**Data for processing**
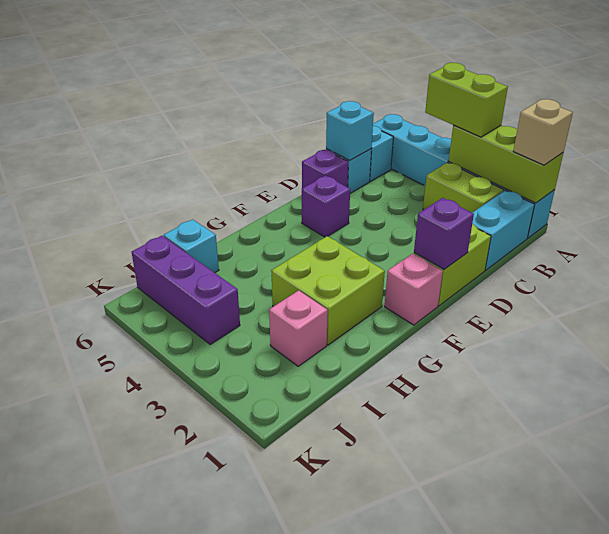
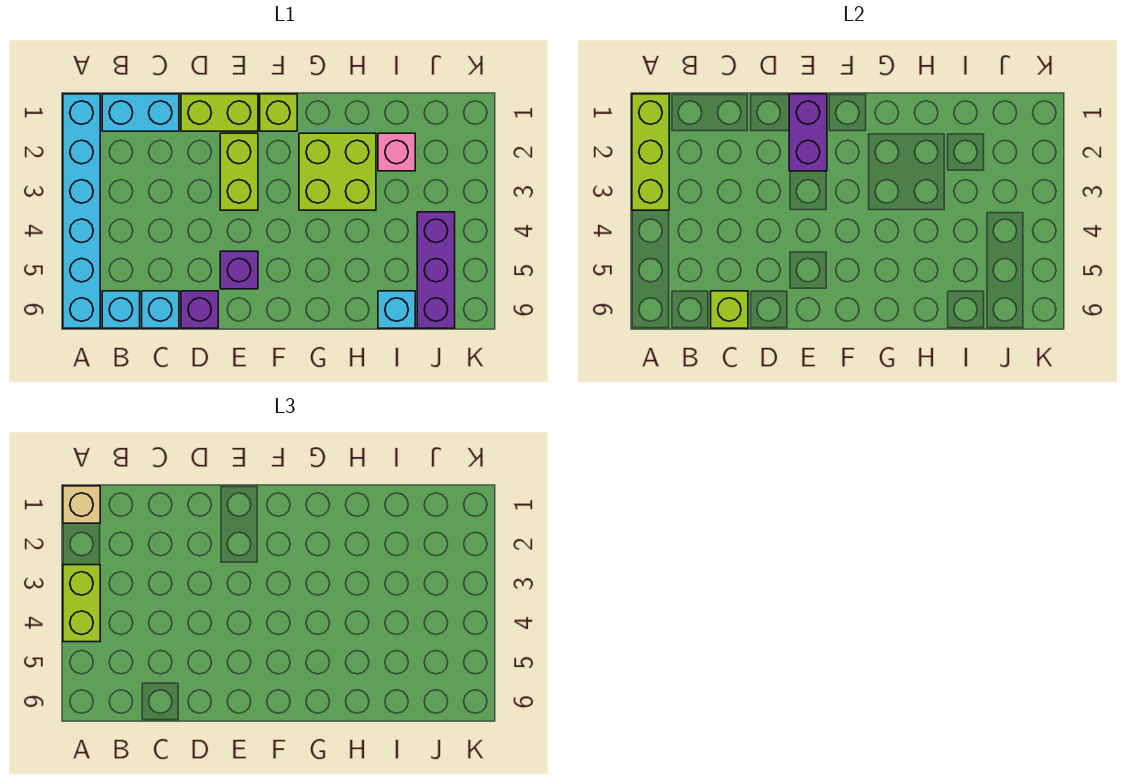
lime 1x2 brick [423,163,504,213] -> lime 1x2 brick moved to [220,133,258,210]
cyan 1x1 brick [326,101,374,160] -> lime 1x1 brick [711,291,748,328]
purple 1x1 brick [414,198,474,269] -> purple 1x2 brick [789,94,827,171]
pink 1x1 brick [385,254,443,325] -> lime 1x1 brick [260,94,297,131]

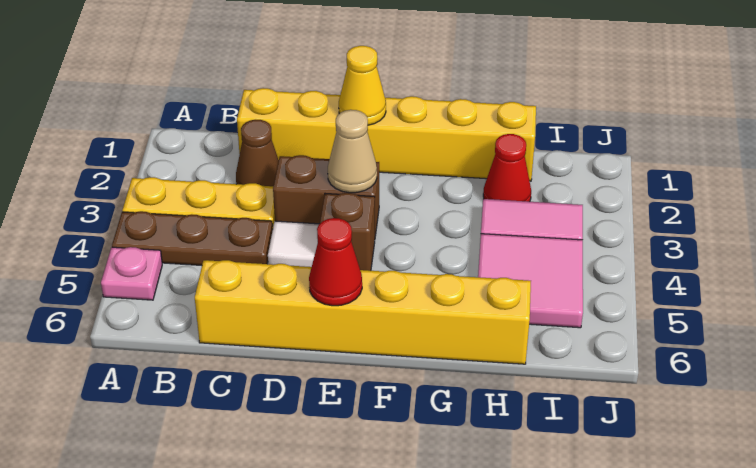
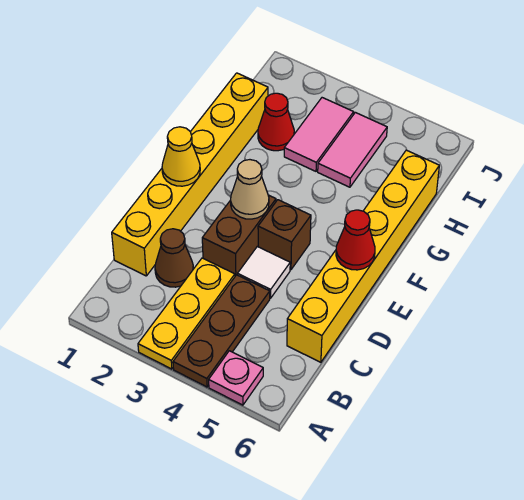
pink 2x2 tile [478,234,583,328] -> pink 1x2 tile [318,112,387,187]

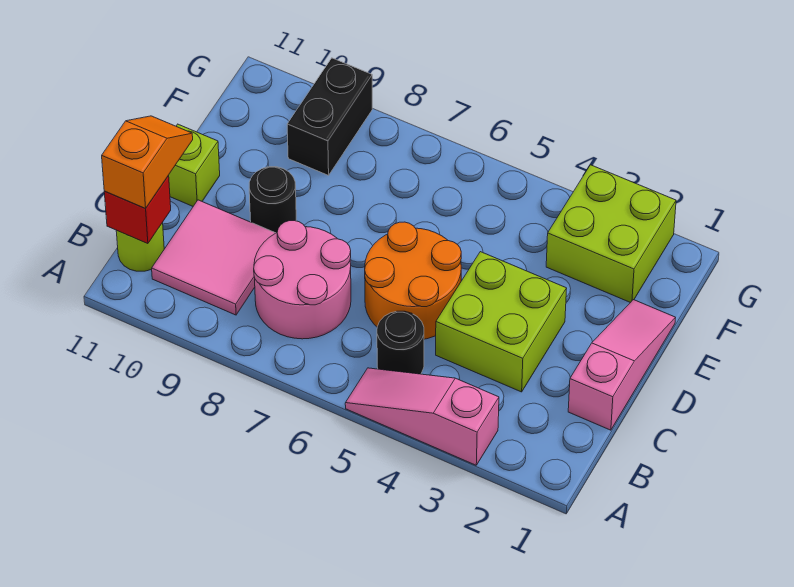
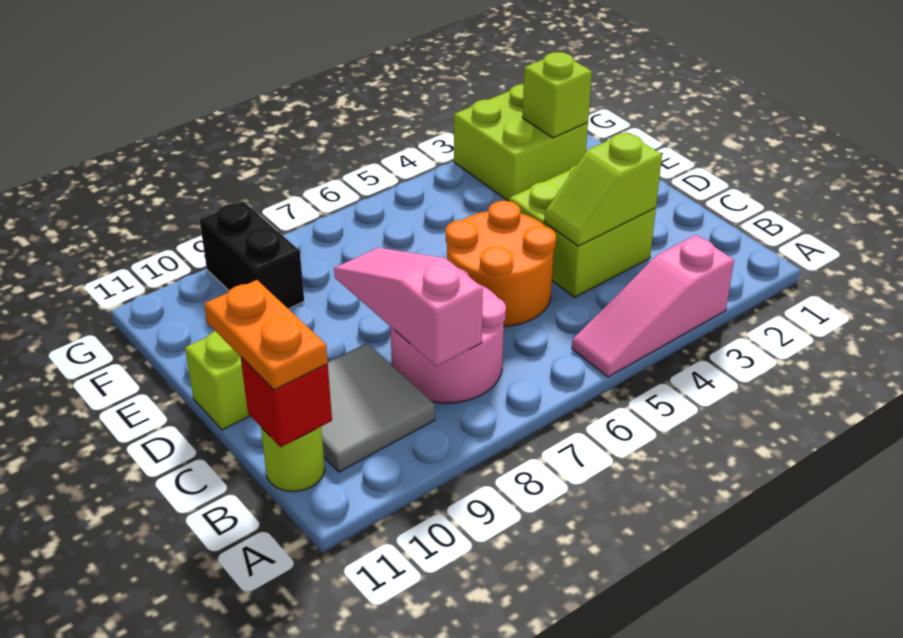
black 1x1 round brick [377,311,424,374] -> none
pink 2x2 tile [152,200,275,315] -> grey 2x2 tile [321,343,435,472]
orange 1x2 slope [102,116,193,209] -> orange 1x2 plate [204,280,328,390]
pink 1x3 slope [568,300,675,430] -> pink 1x3 slope moved to [334,248,483,366]
none -> lime 1x2 slope [544,132,662,246]
black 1x1 round brick [249,167,296,233] -> none
none -> lime 1x1 brick [522,52,592,138]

**Work instructions**
Pull every line with "tile" from the records.

**Answer for the task**
pink 2x2 tile [478,234,583,328] -> pink 1x2 tile [318,112,387,187]
pink 2x2 tile [152,200,275,315] -> grey 2x2 tile [321,343,435,472]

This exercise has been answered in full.